Task goal ->
Restate the listing below word for word, and leave its pictures behind.

Dataset excerpts ->
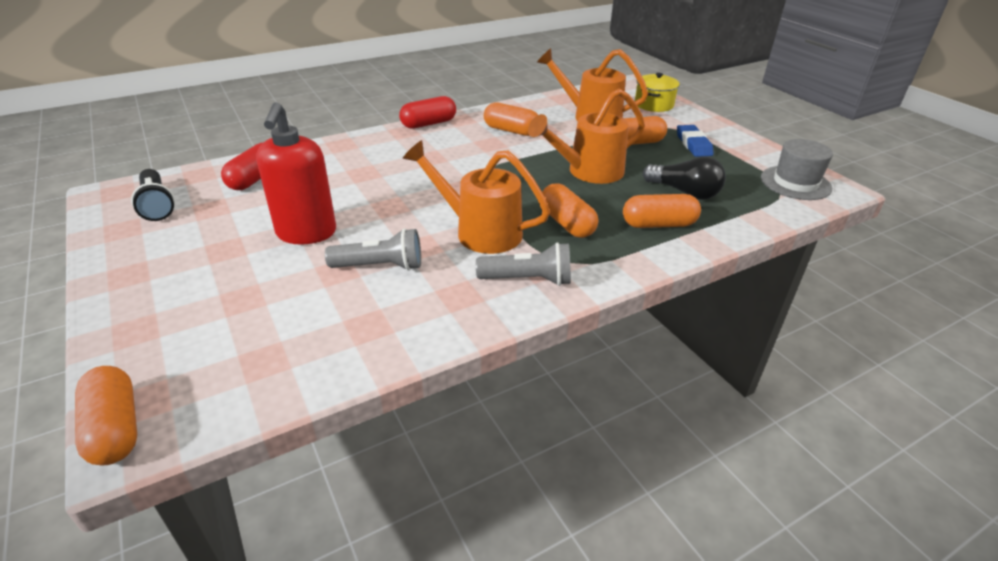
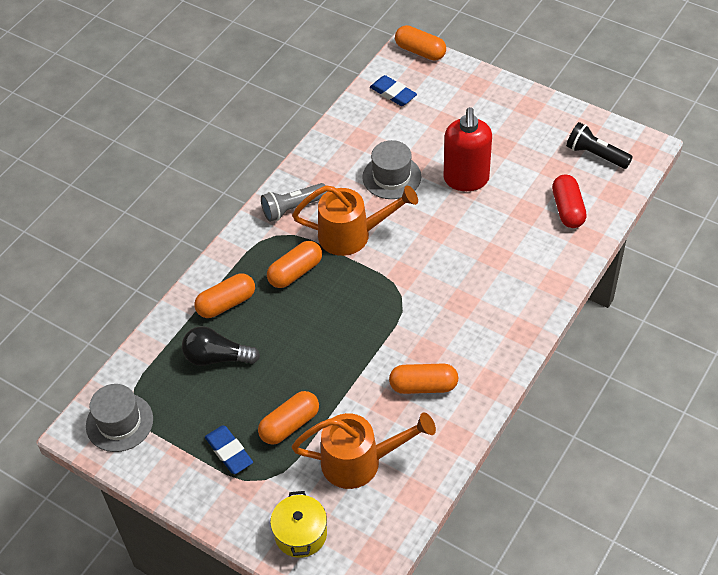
camera: 155 degrees right, 15 degrees up
(250, 371) = (393, 93): none -> blue eraser
(306, 233) = (466, 179): red soap dispenser -> red soap dispenser turned 150 degrees counterclockwise
(380, 266) = (391, 177): grey flashlight -> grey hat
(428, 124) = (513, 357): red capsule -> none
(567, 223) = (295, 272): orange capsule -> orange capsule turned 75 degrees counterclockwise
(588, 172) = (311, 349): orange watering can -> none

Result ->
camera: 155 degrees right, 15 degrees up
(250, 371) = (393, 93): none -> blue eraser
(306, 233) = (466, 179): red soap dispenser -> red soap dispenser turned 150 degrees counterclockwise
(380, 266) = (391, 177): grey flashlight -> grey hat
(428, 124) = (513, 357): red capsule -> none
(567, 223) = (295, 272): orange capsule -> orange capsule turned 75 degrees counterclockwise
(588, 172) = (311, 349): orange watering can -> none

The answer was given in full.